Data records
▬▬▬
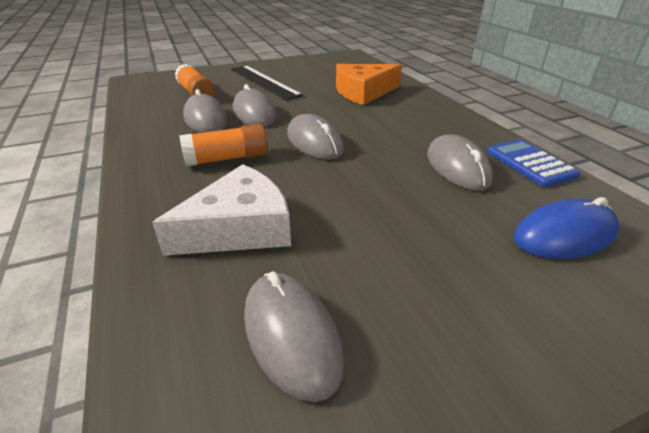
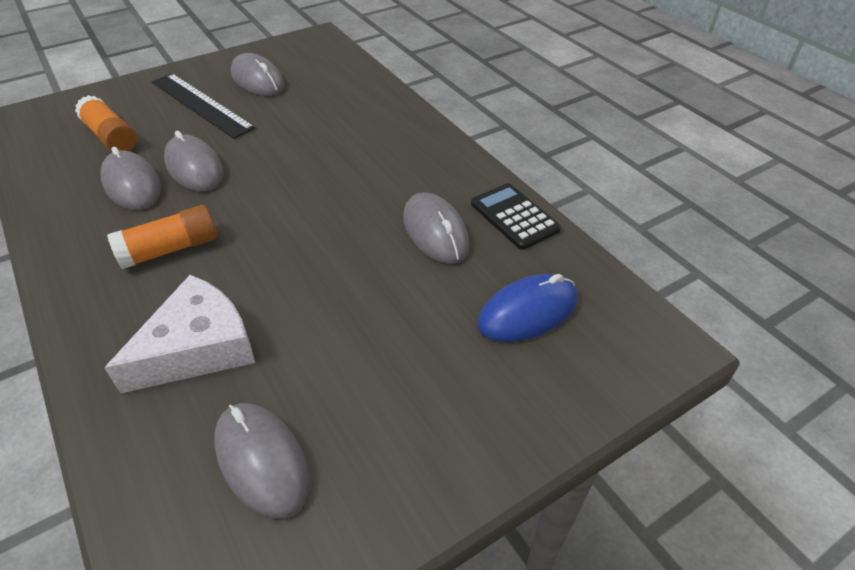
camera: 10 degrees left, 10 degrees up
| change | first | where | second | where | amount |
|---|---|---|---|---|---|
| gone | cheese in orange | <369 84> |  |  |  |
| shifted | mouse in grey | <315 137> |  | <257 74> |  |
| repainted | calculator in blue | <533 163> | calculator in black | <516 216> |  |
▬▬▬
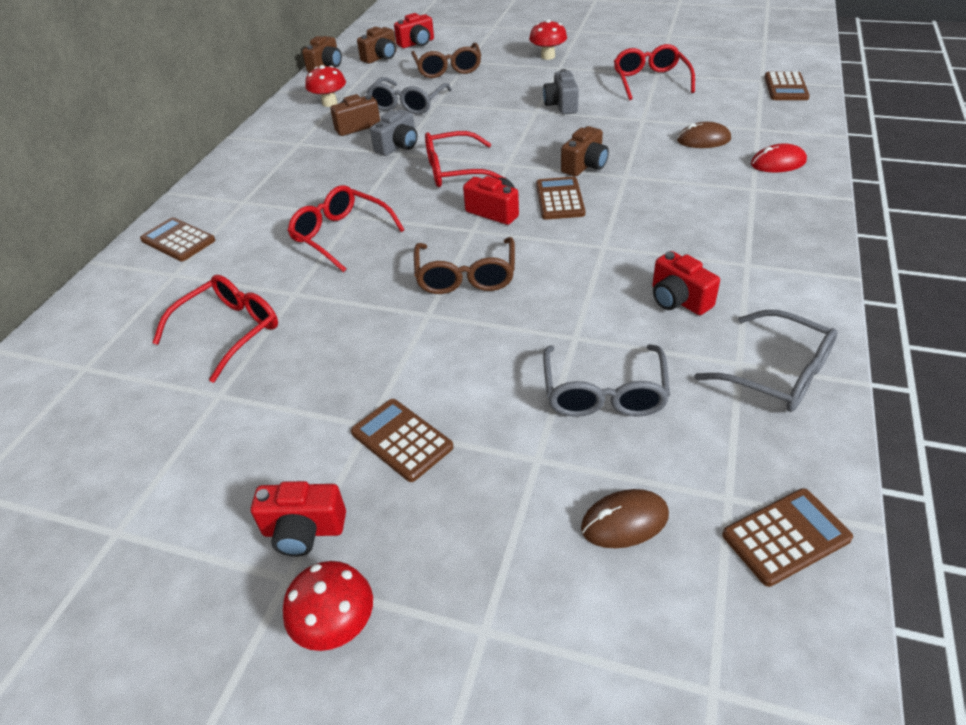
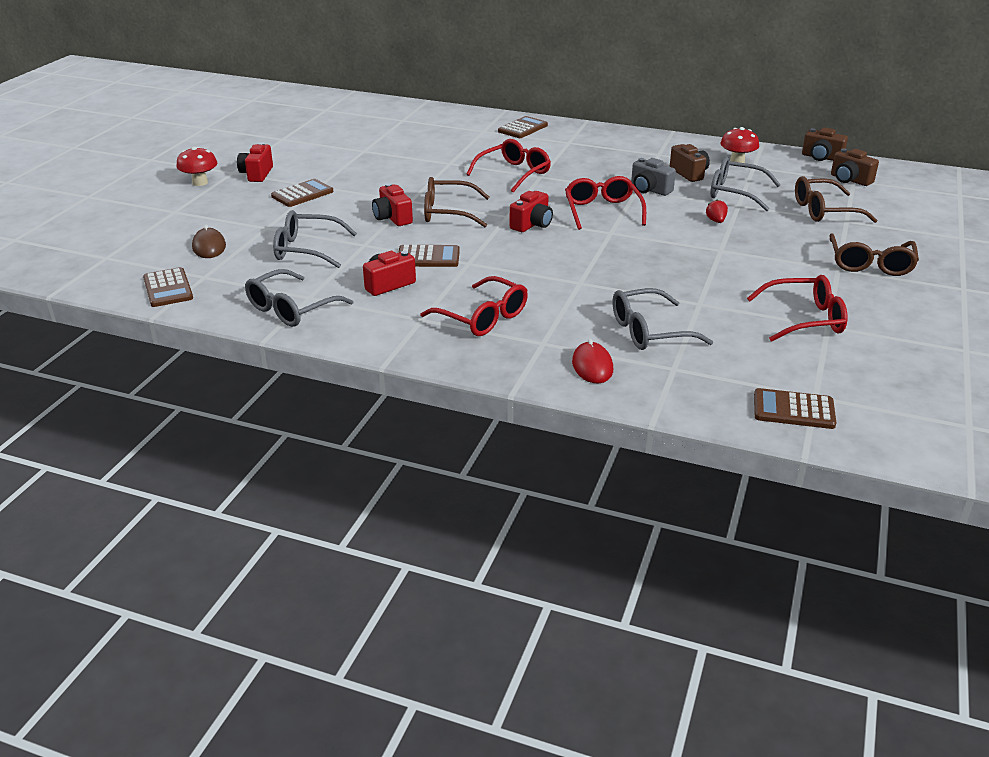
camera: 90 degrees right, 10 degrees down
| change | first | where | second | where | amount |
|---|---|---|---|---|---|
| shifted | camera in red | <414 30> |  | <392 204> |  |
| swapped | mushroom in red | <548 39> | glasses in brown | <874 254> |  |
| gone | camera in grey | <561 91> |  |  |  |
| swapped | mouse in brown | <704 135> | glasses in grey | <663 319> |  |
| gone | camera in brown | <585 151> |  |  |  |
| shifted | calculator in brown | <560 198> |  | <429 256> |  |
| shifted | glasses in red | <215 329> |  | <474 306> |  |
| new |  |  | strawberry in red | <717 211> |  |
▬▬▬
About this task:
What you return should be exactly the lines above, starting at the one with "camera in brown" and ending at the one with "strawberry in red", and nothing else.

Solution to the problem:
| gone | camera in brown | <585 151> |  |  |  |
| shifted | calculator in brown | <560 198> |  | <429 256> |  |
| shifted | glasses in red | <215 329> |  | <474 306> |  |
| new |  |  | strawberry in red | <717 211> |  |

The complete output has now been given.